## Work required
Without changing anything, reproduce every record below.

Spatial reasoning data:
*** Block opens ***
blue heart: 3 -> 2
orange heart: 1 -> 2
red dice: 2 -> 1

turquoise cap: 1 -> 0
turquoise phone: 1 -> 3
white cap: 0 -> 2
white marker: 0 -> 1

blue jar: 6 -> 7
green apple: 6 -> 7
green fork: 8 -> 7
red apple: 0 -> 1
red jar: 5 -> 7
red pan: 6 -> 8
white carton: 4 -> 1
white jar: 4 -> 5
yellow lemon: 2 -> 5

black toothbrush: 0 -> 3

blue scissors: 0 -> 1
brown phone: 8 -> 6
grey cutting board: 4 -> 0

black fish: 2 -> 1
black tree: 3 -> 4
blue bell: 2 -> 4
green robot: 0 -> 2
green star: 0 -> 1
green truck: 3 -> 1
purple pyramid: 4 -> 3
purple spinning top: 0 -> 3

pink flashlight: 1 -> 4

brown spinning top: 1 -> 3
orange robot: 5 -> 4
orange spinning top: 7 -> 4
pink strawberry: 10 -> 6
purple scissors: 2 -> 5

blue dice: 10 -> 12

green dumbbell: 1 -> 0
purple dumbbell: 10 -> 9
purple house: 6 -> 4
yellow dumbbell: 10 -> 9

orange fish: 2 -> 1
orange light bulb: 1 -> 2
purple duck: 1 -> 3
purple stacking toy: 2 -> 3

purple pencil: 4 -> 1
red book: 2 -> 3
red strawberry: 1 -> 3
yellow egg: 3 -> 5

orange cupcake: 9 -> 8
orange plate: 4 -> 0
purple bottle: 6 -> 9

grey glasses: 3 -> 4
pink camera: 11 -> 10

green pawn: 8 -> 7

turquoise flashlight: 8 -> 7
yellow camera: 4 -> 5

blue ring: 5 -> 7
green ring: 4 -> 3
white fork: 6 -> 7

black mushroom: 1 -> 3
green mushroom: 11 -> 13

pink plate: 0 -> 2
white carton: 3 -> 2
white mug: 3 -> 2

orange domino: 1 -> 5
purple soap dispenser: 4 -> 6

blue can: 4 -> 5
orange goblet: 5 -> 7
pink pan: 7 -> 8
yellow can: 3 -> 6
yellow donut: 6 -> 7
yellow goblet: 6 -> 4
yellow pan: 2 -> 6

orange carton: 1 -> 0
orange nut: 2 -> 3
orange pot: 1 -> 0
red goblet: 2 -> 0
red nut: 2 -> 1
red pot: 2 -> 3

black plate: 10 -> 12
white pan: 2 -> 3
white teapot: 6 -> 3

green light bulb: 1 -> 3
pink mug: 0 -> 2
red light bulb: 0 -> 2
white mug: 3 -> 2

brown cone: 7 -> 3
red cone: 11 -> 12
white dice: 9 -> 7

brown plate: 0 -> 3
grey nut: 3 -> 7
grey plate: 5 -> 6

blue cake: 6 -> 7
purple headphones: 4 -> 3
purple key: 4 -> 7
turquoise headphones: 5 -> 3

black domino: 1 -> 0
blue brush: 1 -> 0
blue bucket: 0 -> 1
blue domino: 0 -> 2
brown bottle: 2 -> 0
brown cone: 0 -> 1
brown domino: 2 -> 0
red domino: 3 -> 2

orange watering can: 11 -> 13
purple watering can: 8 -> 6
*** Block closes ***
## Answer space
blue heart: 3 -> 2
orange heart: 1 -> 2
red dice: 2 -> 1

turquoise cap: 1 -> 0
turquoise phone: 1 -> 3
white cap: 0 -> 2
white marker: 0 -> 1

blue jar: 6 -> 7
green apple: 6 -> 7
green fork: 8 -> 7
red apple: 0 -> 1
red jar: 5 -> 7
red pan: 6 -> 8
white carton: 4 -> 1
white jar: 4 -> 5
yellow lemon: 2 -> 5

black toothbrush: 0 -> 3

blue scissors: 0 -> 1
brown phone: 8 -> 6
grey cutting board: 4 -> 0

black fish: 2 -> 1
black tree: 3 -> 4
blue bell: 2 -> 4
green robot: 0 -> 2
green star: 0 -> 1
green truck: 3 -> 1
purple pyramid: 4 -> 3
purple spinning top: 0 -> 3

pink flashlight: 1 -> 4

brown spinning top: 1 -> 3
orange robot: 5 -> 4
orange spinning top: 7 -> 4
pink strawberry: 10 -> 6
purple scissors: 2 -> 5

blue dice: 10 -> 12

green dumbbell: 1 -> 0
purple dumbbell: 10 -> 9
purple house: 6 -> 4
yellow dumbbell: 10 -> 9

orange fish: 2 -> 1
orange light bulb: 1 -> 2
purple duck: 1 -> 3
purple stacking toy: 2 -> 3

purple pencil: 4 -> 1
red book: 2 -> 3
red strawberry: 1 -> 3
yellow egg: 3 -> 5

orange cupcake: 9 -> 8
orange plate: 4 -> 0
purple bottle: 6 -> 9

grey glasses: 3 -> 4
pink camera: 11 -> 10

green pawn: 8 -> 7

turquoise flashlight: 8 -> 7
yellow camera: 4 -> 5

blue ring: 5 -> 7
green ring: 4 -> 3
white fork: 6 -> 7

black mushroom: 1 -> 3
green mushroom: 11 -> 13

pink plate: 0 -> 2
white carton: 3 -> 2
white mug: 3 -> 2

orange domino: 1 -> 5
purple soap dispenser: 4 -> 6

blue can: 4 -> 5
orange goblet: 5 -> 7
pink pan: 7 -> 8
yellow can: 3 -> 6
yellow donut: 6 -> 7
yellow goblet: 6 -> 4
yellow pan: 2 -> 6

orange carton: 1 -> 0
orange nut: 2 -> 3
orange pot: 1 -> 0
red goblet: 2 -> 0
red nut: 2 -> 1
red pot: 2 -> 3

black plate: 10 -> 12
white pan: 2 -> 3
white teapot: 6 -> 3

green light bulb: 1 -> 3
pink mug: 0 -> 2
red light bulb: 0 -> 2
white mug: 3 -> 2

brown cone: 7 -> 3
red cone: 11 -> 12
white dice: 9 -> 7

brown plate: 0 -> 3
grey nut: 3 -> 7
grey plate: 5 -> 6

blue cake: 6 -> 7
purple headphones: 4 -> 3
purple key: 4 -> 7
turquoise headphones: 5 -> 3

black domino: 1 -> 0
blue brush: 1 -> 0
blue bucket: 0 -> 1
blue domino: 0 -> 2
brown bottle: 2 -> 0
brown cone: 0 -> 1
brown domino: 2 -> 0
red domino: 3 -> 2

orange watering can: 11 -> 13
purple watering can: 8 -> 6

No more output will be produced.